# DATA RECORDS:
--- START ---
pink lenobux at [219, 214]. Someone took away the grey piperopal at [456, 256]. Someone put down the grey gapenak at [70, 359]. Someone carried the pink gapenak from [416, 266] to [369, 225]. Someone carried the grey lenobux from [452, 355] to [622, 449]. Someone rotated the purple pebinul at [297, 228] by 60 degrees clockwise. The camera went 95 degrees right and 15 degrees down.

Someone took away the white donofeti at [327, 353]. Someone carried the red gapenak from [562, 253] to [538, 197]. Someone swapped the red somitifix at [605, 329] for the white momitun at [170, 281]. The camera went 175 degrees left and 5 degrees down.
--- END ---
--- START ---
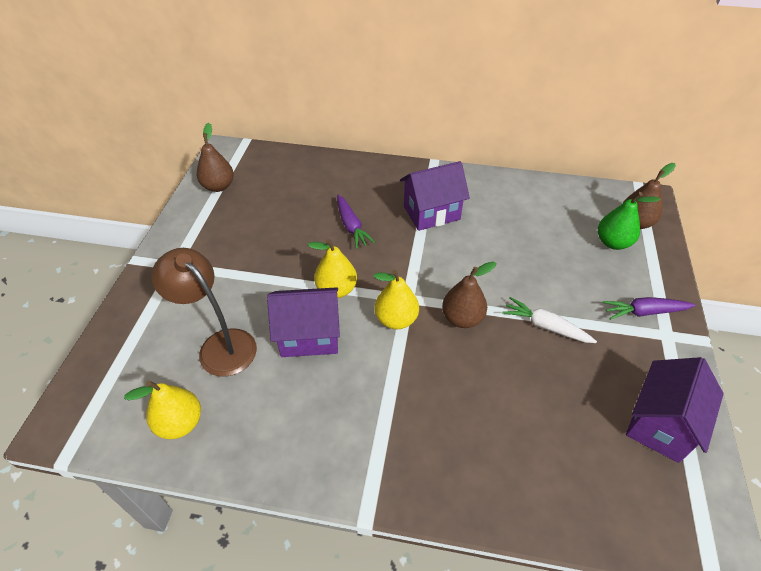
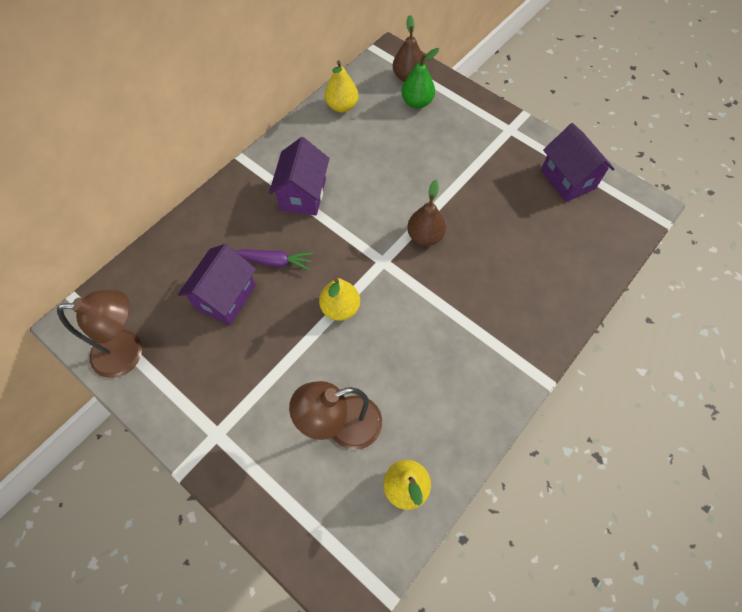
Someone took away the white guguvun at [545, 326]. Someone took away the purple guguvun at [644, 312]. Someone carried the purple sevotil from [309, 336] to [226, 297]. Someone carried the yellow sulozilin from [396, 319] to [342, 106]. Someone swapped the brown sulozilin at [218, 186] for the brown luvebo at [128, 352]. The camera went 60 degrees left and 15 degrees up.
--- END ---
--- START ---
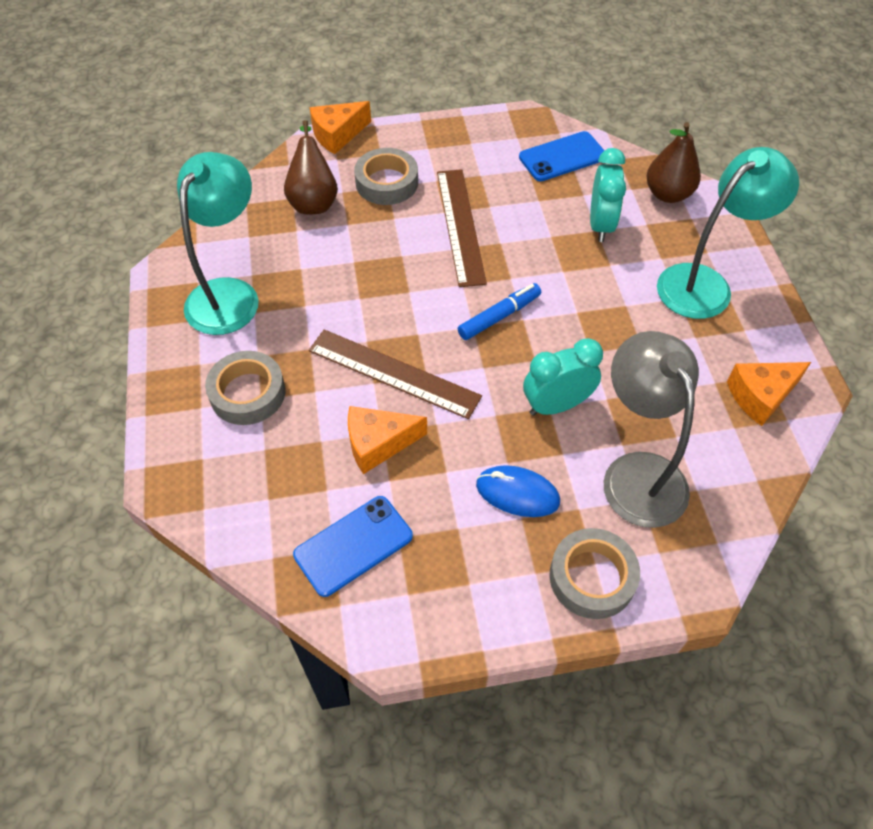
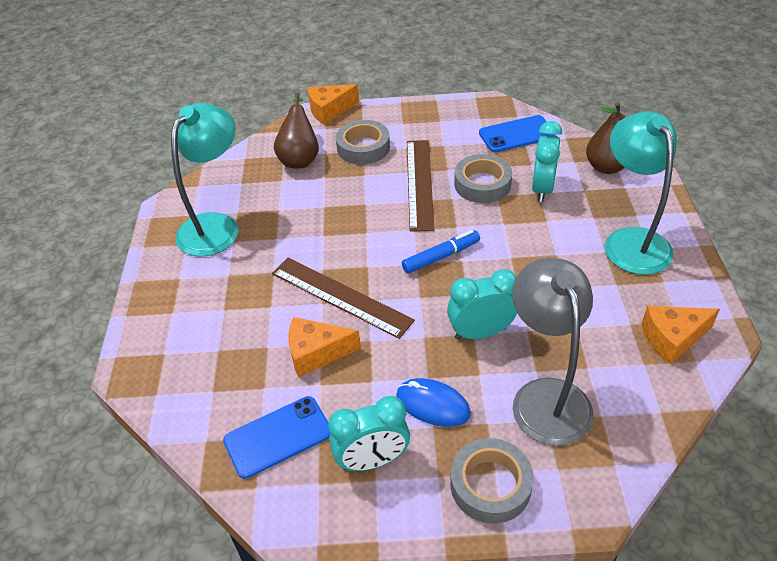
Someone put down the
--- END ---
# REQUIREMENT:
For this exercise, repeat exactly the lines of the data above from the one with "pink lenobux at" down to the one with "Someone took away the white donofeti", both end lines included.

# PROBLEM SOLUTION:
pink lenobux at [219, 214]. Someone took away the grey piperopal at [456, 256]. Someone put down the grey gapenak at [70, 359]. Someone carried the pink gapenak from [416, 266] to [369, 225]. Someone carried the grey lenobux from [452, 355] to [622, 449]. Someone rotated the purple pebinul at [297, 228] by 60 degrees clockwise. The camera went 95 degrees right and 15 degrees down.

Someone took away the white donofeti at [327, 353]. Someone carried the red gapenak from [562, 253] to [538, 197]. Someone swapped the red somitifix at [605, 329] for the white momitun at [170, 281]. The camera went 175 degrees left and 5 degrees down.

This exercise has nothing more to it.